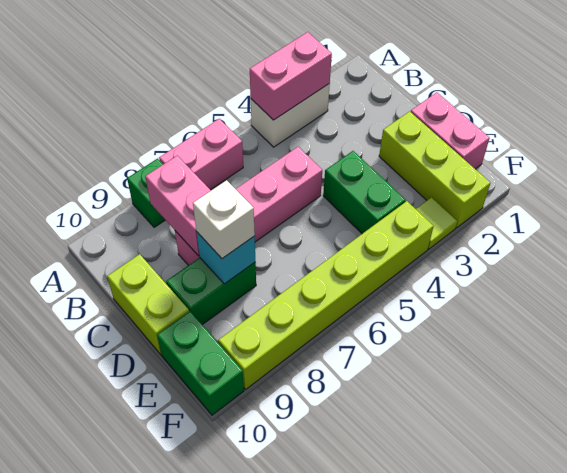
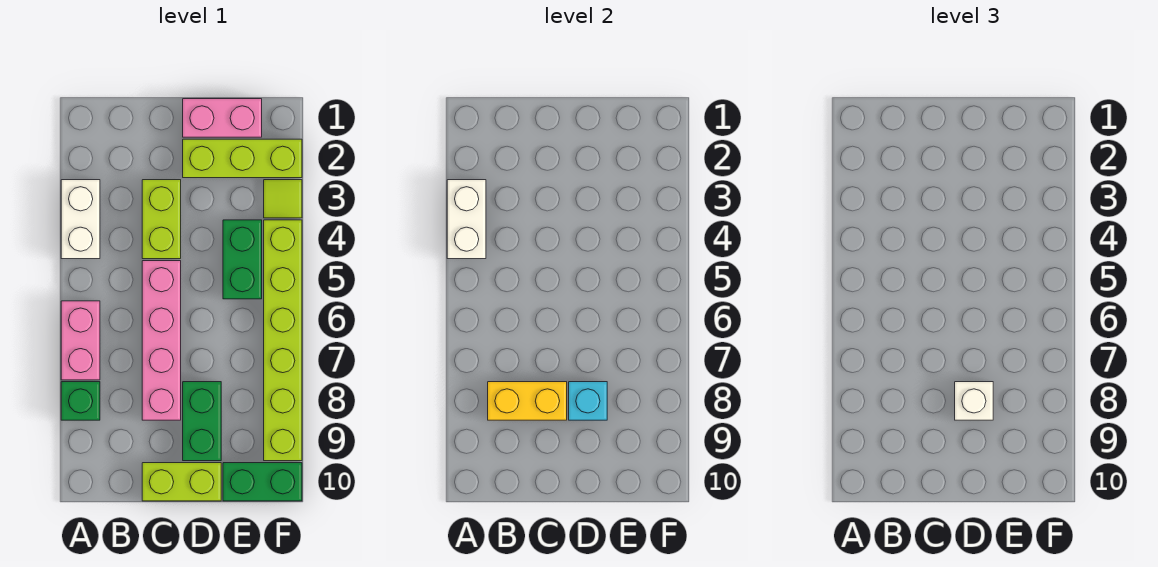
pink brick A3:A4 level 2 -> white brick A3:A4 level 2
pink brick B8:C8 level 2 -> yellow brick B8:C8 level 2
none -> lime brick C3:C4 level 1
green brick D4:E4 level 1 -> green brick E4:E5 level 1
* * * *
What you will do:
None of the pictures should appear; copy the rest of the material above exactly.

Answer to the problem:
pink brick A3:A4 level 2 -> white brick A3:A4 level 2
pink brick B8:C8 level 2 -> yellow brick B8:C8 level 2
none -> lime brick C3:C4 level 1
green brick D4:E4 level 1 -> green brick E4:E5 level 1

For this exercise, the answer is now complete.